◆ What the task asks: Send back exactly the lines from the opening line of the records below through the one with "orange spinning top: 3 -> 5".

++++++++

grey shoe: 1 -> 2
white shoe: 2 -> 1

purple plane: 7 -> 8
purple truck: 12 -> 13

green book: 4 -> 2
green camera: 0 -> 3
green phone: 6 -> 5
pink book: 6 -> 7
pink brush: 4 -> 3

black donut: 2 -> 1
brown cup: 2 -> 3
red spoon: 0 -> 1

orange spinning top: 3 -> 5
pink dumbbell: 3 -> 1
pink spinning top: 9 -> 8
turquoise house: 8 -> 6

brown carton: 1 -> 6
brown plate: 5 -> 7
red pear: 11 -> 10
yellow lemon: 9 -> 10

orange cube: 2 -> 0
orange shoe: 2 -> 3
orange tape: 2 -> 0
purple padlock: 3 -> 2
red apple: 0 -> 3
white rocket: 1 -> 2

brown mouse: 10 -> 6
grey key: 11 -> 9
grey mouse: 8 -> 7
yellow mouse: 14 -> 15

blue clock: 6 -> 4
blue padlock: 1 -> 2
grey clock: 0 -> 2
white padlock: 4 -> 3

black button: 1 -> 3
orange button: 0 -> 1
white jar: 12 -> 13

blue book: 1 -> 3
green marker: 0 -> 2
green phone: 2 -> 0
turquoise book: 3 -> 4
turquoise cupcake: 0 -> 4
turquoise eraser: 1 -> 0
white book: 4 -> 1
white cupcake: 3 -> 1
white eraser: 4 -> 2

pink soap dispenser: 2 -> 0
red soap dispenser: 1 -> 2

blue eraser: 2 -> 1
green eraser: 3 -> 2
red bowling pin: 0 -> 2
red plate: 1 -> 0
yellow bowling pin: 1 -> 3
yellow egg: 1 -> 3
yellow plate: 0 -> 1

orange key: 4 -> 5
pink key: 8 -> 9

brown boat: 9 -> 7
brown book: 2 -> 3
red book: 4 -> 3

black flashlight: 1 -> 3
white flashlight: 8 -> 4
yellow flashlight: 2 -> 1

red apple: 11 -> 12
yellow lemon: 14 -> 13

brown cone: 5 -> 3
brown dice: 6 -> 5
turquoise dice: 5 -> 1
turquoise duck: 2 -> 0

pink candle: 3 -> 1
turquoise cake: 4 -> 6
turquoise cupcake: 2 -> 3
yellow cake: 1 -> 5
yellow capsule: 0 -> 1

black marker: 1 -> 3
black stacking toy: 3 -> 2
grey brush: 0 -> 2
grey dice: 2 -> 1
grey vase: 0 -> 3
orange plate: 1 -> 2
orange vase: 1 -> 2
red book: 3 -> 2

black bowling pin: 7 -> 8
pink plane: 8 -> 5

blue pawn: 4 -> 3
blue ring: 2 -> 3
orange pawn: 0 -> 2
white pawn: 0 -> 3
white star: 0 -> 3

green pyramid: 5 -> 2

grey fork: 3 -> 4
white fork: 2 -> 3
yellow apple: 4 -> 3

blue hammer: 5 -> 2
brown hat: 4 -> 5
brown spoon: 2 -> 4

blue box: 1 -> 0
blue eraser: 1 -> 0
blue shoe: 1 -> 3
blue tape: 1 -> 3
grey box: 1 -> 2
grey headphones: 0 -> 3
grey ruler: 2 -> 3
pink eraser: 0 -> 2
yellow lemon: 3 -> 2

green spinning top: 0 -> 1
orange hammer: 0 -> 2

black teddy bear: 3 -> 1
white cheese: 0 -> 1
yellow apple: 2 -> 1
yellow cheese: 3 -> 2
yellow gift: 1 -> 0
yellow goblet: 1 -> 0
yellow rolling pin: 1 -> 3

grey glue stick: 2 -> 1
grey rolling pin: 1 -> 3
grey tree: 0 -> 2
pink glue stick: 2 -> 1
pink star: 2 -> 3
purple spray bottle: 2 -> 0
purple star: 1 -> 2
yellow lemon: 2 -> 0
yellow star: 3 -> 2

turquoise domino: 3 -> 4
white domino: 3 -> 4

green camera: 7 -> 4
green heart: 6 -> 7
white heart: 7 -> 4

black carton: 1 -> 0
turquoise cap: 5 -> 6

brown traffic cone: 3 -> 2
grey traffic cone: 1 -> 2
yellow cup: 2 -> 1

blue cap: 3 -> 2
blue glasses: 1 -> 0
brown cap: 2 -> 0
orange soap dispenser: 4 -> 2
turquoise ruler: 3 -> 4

++++++++

◆ Response to this exercise:
grey shoe: 1 -> 2
white shoe: 2 -> 1

purple plane: 7 -> 8
purple truck: 12 -> 13

green book: 4 -> 2
green camera: 0 -> 3
green phone: 6 -> 5
pink book: 6 -> 7
pink brush: 4 -> 3

black donut: 2 -> 1
brown cup: 2 -> 3
red spoon: 0 -> 1

orange spinning top: 3 -> 5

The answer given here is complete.